* [RECORDS SUPPLIED]:
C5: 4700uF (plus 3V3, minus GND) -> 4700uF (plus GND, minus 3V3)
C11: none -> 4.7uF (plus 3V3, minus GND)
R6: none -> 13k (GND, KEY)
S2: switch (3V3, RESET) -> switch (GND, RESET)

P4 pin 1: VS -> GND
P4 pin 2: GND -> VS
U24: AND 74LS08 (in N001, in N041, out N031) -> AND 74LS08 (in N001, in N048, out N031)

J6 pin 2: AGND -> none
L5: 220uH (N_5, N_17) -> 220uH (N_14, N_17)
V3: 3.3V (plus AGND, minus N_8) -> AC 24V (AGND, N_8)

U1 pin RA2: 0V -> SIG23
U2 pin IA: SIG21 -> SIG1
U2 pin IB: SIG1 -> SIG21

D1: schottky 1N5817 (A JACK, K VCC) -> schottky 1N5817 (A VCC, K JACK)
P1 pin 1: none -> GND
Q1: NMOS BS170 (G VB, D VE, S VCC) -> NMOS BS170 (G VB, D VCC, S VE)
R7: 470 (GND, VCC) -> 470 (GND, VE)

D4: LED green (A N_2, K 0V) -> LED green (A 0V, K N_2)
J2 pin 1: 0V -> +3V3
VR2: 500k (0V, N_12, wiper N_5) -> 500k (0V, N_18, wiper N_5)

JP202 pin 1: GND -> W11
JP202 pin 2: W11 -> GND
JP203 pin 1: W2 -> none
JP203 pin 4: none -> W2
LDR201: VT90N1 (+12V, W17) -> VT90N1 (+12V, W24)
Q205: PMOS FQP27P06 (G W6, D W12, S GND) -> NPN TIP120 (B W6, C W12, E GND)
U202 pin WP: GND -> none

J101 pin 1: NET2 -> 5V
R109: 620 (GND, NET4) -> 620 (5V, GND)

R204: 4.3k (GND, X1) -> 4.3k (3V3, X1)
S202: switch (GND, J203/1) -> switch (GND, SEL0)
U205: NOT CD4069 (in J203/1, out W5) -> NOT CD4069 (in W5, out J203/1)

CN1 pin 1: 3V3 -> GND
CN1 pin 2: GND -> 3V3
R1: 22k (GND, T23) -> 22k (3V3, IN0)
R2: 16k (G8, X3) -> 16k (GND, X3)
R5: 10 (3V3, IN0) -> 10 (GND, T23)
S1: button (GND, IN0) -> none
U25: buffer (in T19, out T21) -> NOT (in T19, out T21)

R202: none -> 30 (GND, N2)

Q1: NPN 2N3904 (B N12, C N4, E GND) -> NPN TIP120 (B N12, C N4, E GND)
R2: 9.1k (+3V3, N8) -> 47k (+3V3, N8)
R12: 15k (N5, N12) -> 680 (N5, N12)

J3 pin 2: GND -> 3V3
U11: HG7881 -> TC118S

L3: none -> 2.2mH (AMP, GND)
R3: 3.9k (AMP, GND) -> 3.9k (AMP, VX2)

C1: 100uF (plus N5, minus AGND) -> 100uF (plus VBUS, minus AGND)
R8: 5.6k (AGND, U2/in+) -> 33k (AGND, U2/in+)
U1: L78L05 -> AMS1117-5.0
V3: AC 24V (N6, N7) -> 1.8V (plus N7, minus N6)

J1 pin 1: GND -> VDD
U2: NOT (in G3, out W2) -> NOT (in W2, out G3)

* [ABOUT THIS TASK]: Everything above from the line containing "J2 pin 1: 0V -> +3V3" down to the line containing "R202: none -> 30 (GND, N2)" is to be transcribed exactly, with both of those lines included and nothing else added.

* [OUTPUT OF THE TASK]:
J2 pin 1: 0V -> +3V3
VR2: 500k (0V, N_12, wiper N_5) -> 500k (0V, N_18, wiper N_5)

JP202 pin 1: GND -> W11
JP202 pin 2: W11 -> GND
JP203 pin 1: W2 -> none
JP203 pin 4: none -> W2
LDR201: VT90N1 (+12V, W17) -> VT90N1 (+12V, W24)
Q205: PMOS FQP27P06 (G W6, D W12, S GND) -> NPN TIP120 (B W6, C W12, E GND)
U202 pin WP: GND -> none

J101 pin 1: NET2 -> 5V
R109: 620 (GND, NET4) -> 620 (5V, GND)

R204: 4.3k (GND, X1) -> 4.3k (3V3, X1)
S202: switch (GND, J203/1) -> switch (GND, SEL0)
U205: NOT CD4069 (in J203/1, out W5) -> NOT CD4069 (in W5, out J203/1)

CN1 pin 1: 3V3 -> GND
CN1 pin 2: GND -> 3V3
R1: 22k (GND, T23) -> 22k (3V3, IN0)
R2: 16k (G8, X3) -> 16k (GND, X3)
R5: 10 (3V3, IN0) -> 10 (GND, T23)
S1: button (GND, IN0) -> none
U25: buffer (in T19, out T21) -> NOT (in T19, out T21)

R202: none -> 30 (GND, N2)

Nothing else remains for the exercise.